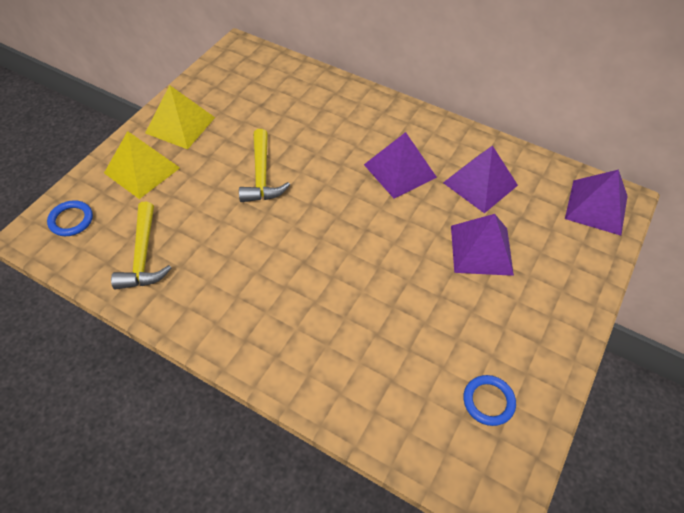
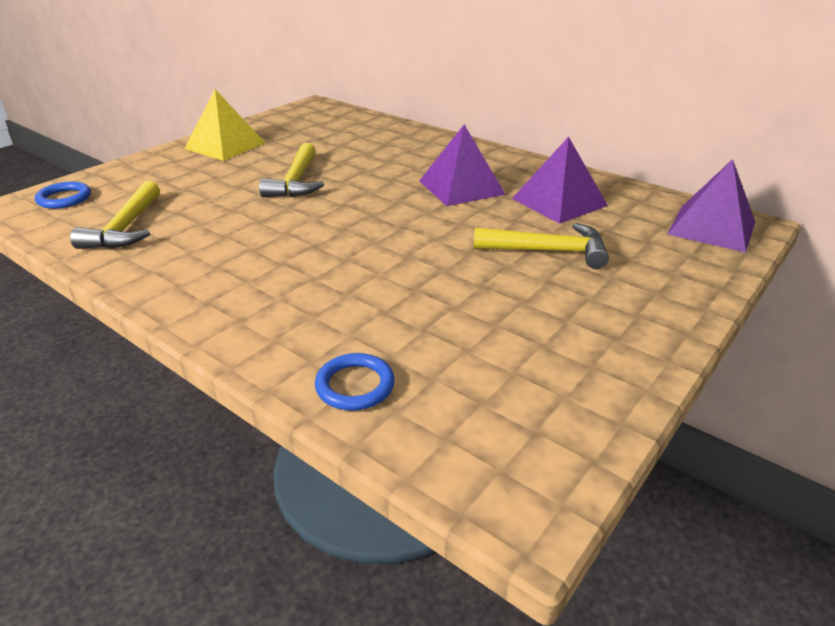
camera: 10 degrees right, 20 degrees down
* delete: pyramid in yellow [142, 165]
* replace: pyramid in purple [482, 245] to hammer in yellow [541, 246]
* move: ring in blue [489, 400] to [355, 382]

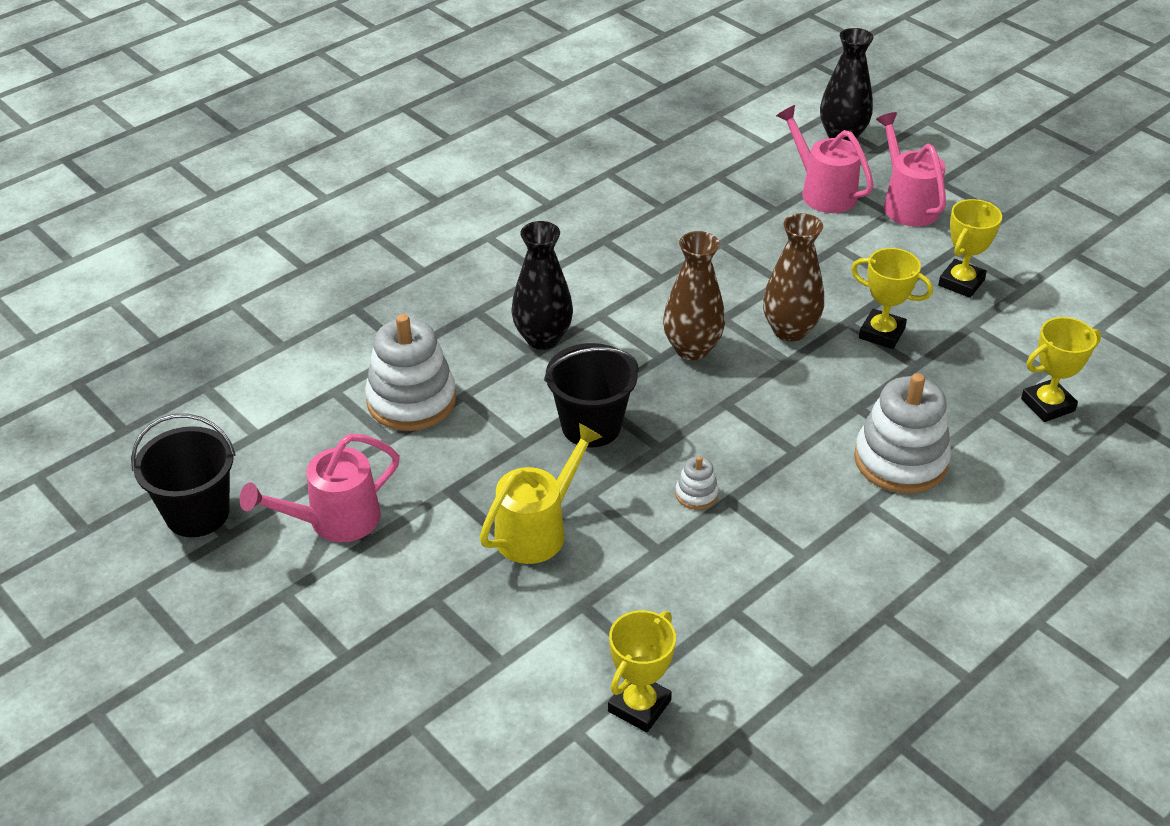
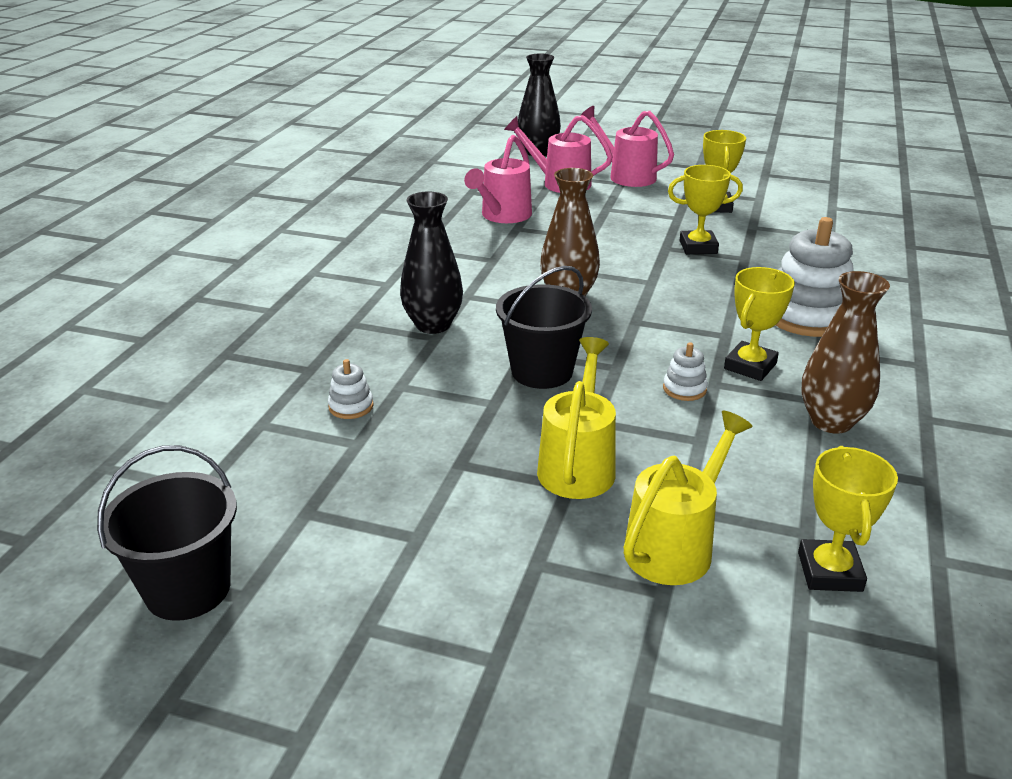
camera: 30 degrees left, 10 degrees down
* move: vase in brown [793, 277] to [845, 352]
* resize: stacking toy in white [410, 372] = [351, 389] x0.45
* move: trophy in yellow [1061, 369] to [759, 324]
* move: watering can in pink [320, 488] to [498, 179]
* insert: watering can in yellow [688, 498]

....

■ **WHAT NEEDS TO BE DONE**:
What is the number of lines above that contain "pyramid"? Reply with that number only.

■ **YOUR RESPONSE**:
2